What lines in the data hold the string "yellow"? Show them.

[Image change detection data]
┄┄┄┄┄┄┄┄┄┄
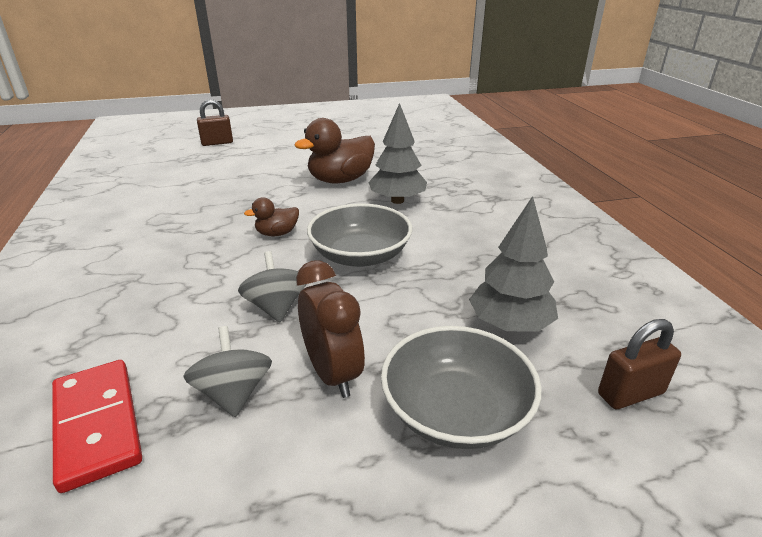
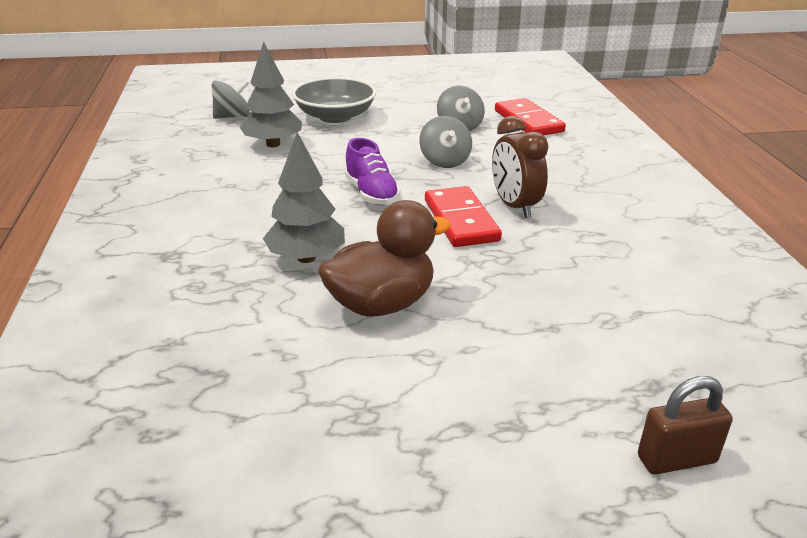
camera: 175 degrees left, 0 degrees up
(277, 233) = (461, 220): brown duck -> red domino
(332, 373) = (402, 131): brown clock -> brown clock (514, 206)
(360, 255) = (371, 194): grey bowl -> purple shoe
(630, 394) = (233, 117): brown padlock -> grey spinning top

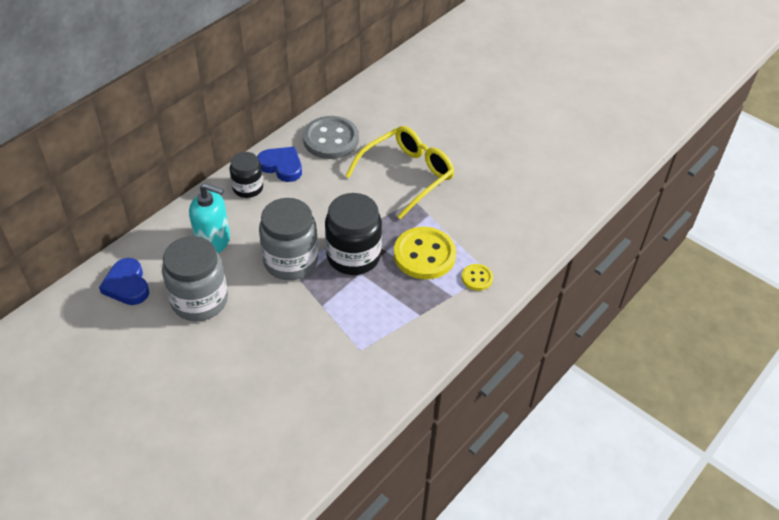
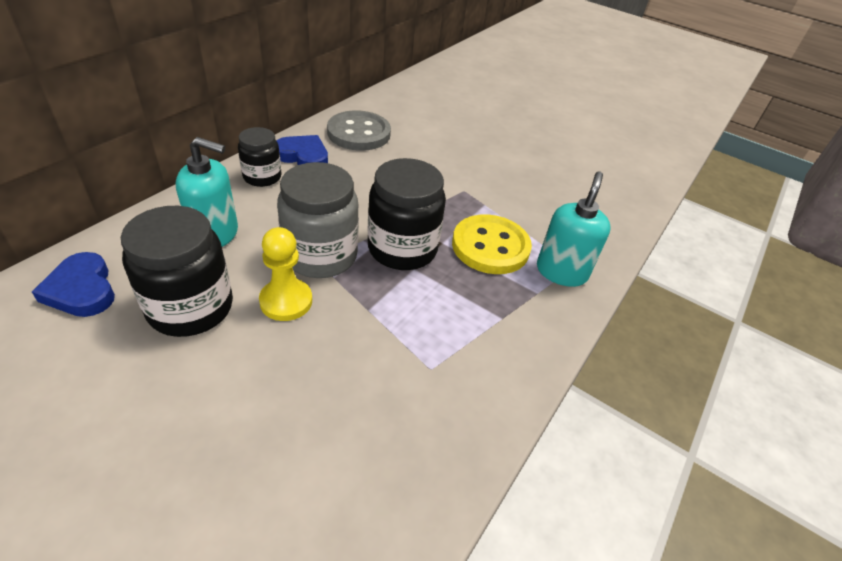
camera: 10 degrees left, 5 degrees down
(199, 300) = (190, 308): grey jar -> black jar
(264, 297) = (286, 301): none -> yellow pawn
(407, 175) = (451, 166): yellow glasses -> none
(477, 278) = (561, 272): yellow button -> turquoise soap dispenser

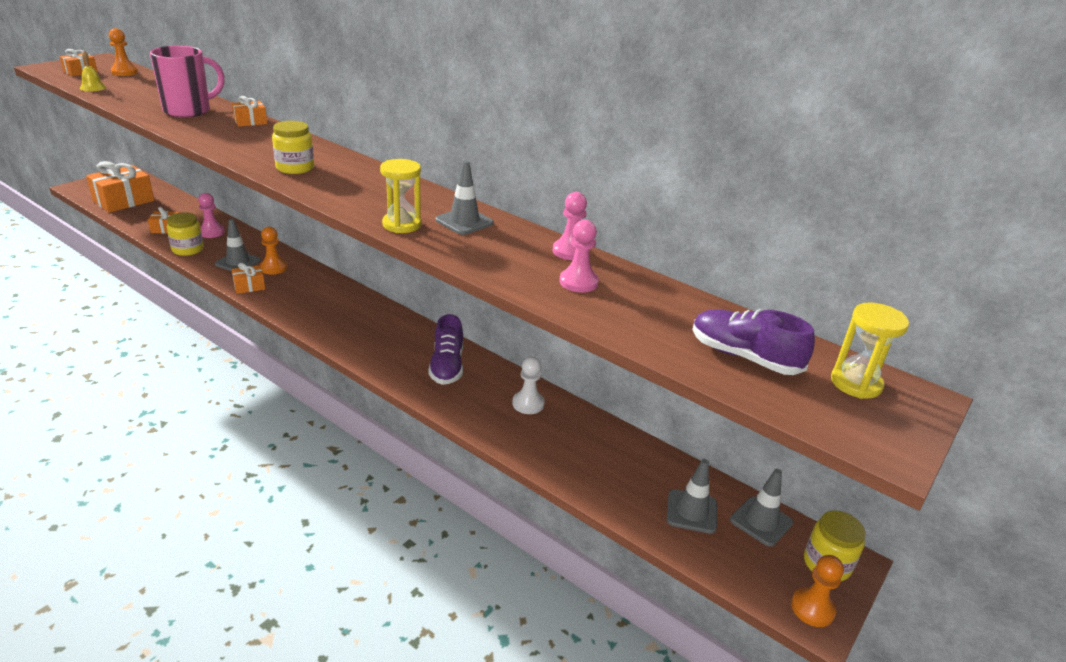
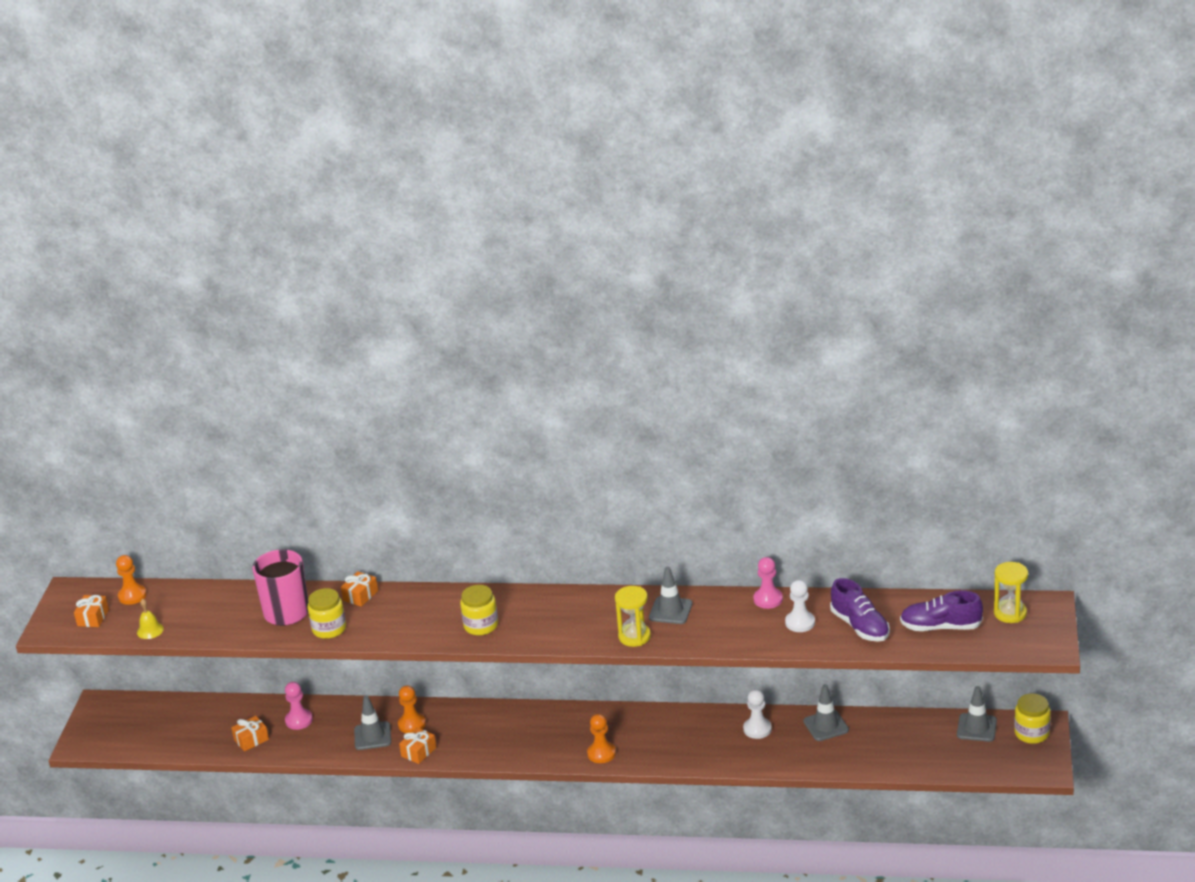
camera: 25 degrees left, 0 degrees up
(123, 201) = (154, 734): orange gift -> none
(187, 249) = (307, 748): yellow jar -> yellow jar (329, 629)
(447, 366) = (667, 732): purple shoe -> purple shoe (860, 626)
(578, 282) = (800, 623): pink pawn -> white pawn
(691, 512) = (931, 745): grey traffic cone -> grey traffic cone (826, 726)
(812, 608) = (1039, 764): orange pawn -> orange pawn (601, 753)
┄┄┄┄┄┄┄┄┄┄
### Task solution
(264, 297) = (286, 301): none -> yellow pawn
(407, 175) = (451, 166): yellow glasses -> none
(477, 278) = (561, 272): yellow button -> turquoise soap dispenser
(187, 249) = (307, 748): yellow jar -> yellow jar (329, 629)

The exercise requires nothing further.